(Your goal):
Copy the records below in full, keeping each word as it is but omitting the pictures.

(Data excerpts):
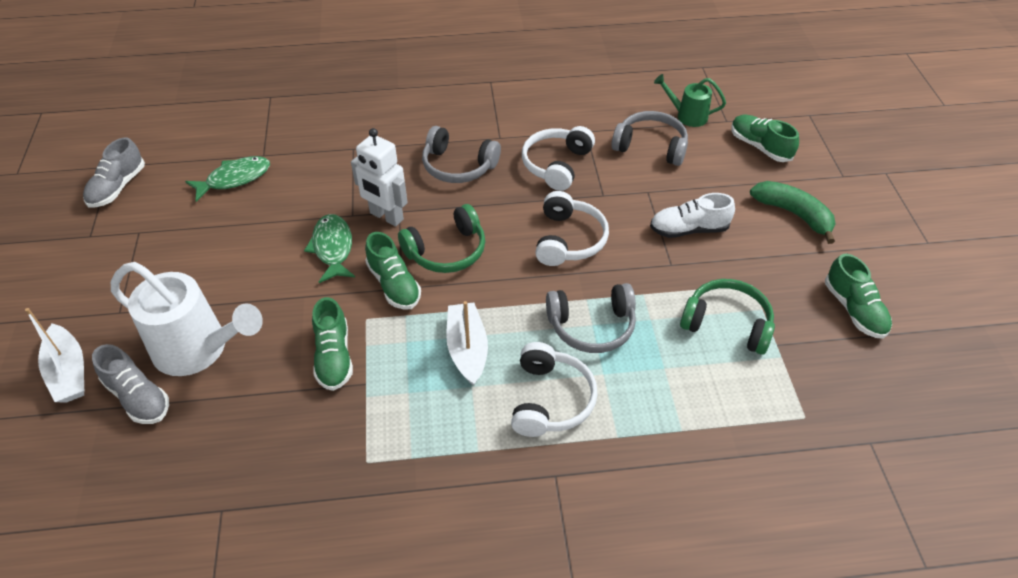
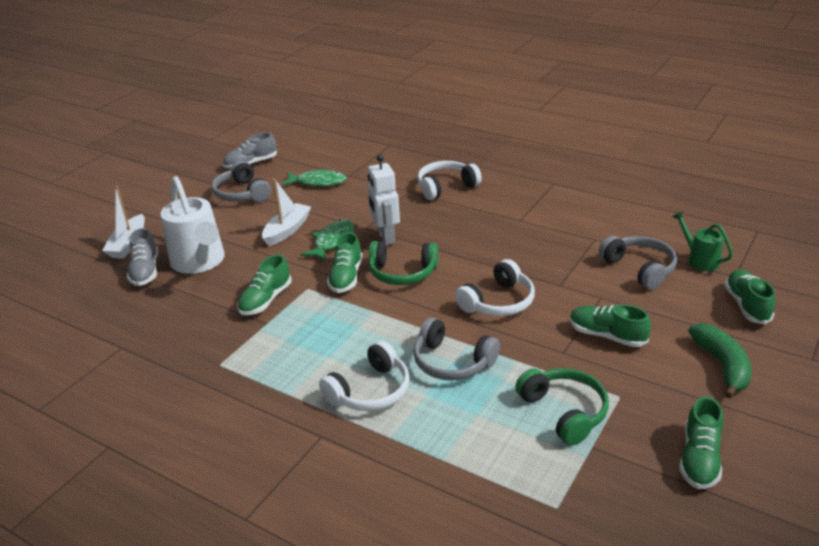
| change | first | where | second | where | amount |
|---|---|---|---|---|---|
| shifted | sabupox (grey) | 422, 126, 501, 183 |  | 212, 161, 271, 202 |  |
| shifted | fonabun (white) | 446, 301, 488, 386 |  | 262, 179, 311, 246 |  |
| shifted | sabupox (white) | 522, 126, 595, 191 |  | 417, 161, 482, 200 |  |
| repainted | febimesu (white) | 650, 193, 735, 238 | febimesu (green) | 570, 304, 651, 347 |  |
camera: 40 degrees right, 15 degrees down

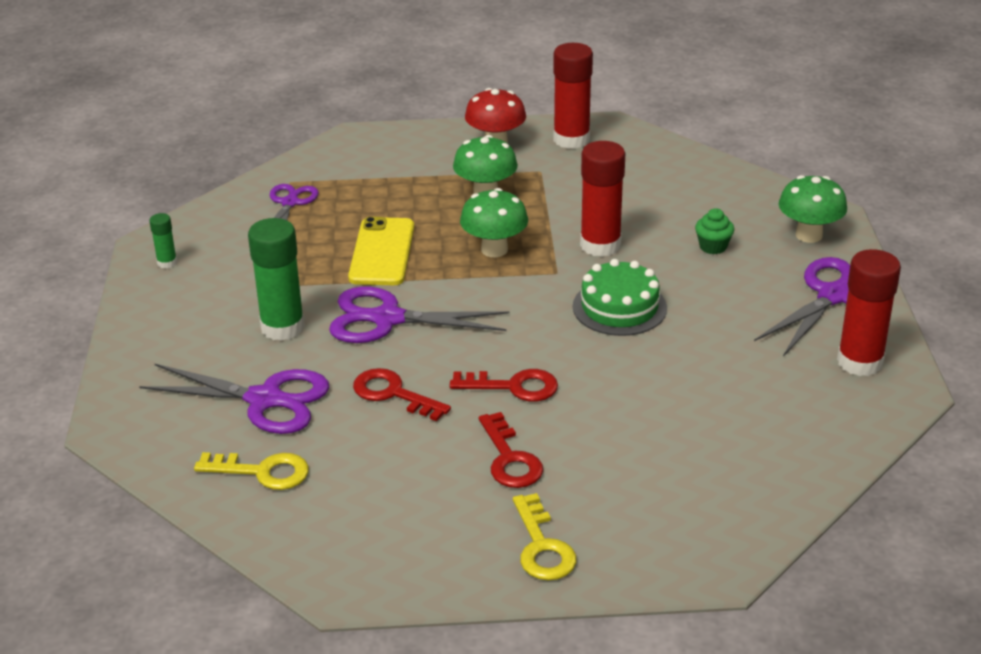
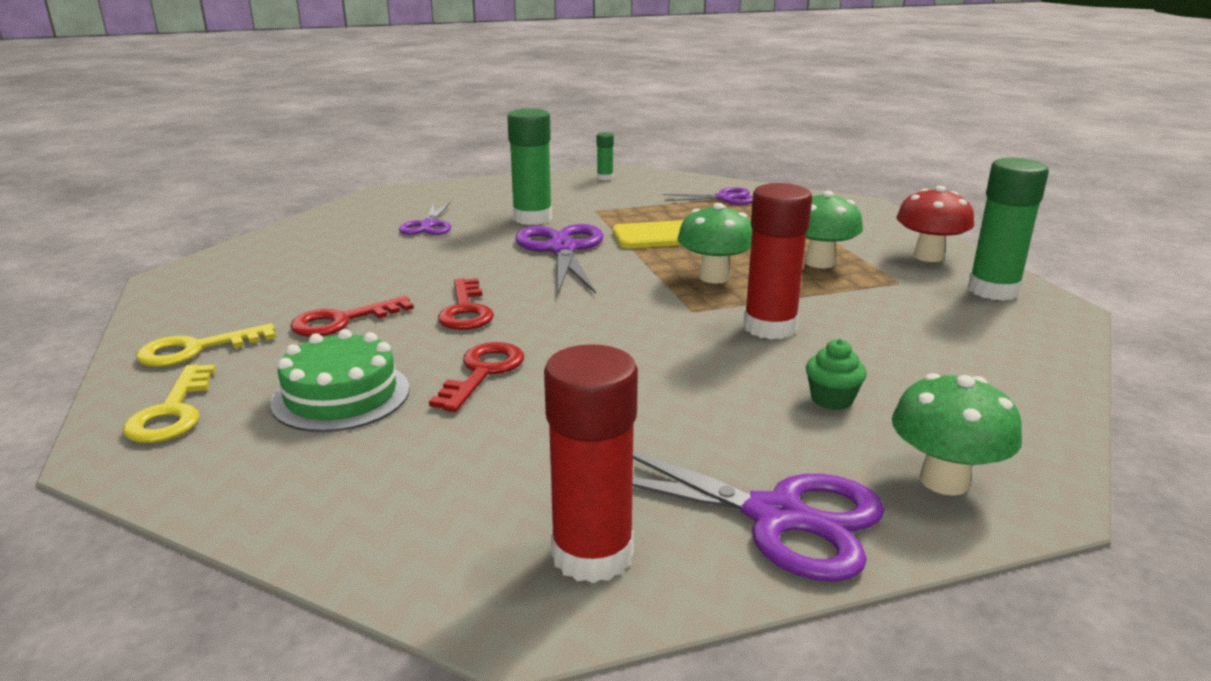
| change | first | where | second | where | amount |
|---|---|---|---|---|---|
| scaled |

(Finished exercise):
| change | first | where | second | where | amount |
|---|---|---|---|---|---|
| shifted | sabupox (grey) | 422, 126, 501, 183 |  | 212, 161, 271, 202 |  |
| shifted | fonabun (white) | 446, 301, 488, 386 |  | 262, 179, 311, 246 |  |
| shifted | sabupox (white) | 522, 126, 595, 191 |  | 417, 161, 482, 200 |  |
| repainted | febimesu (white) | 650, 193, 735, 238 | febimesu (green) | 570, 304, 651, 347 |  |
camera: 40 degrees right, 15 degrees down

| change | first | where | second | where | amount |
|---|---|---|---|---|---|
| scaled |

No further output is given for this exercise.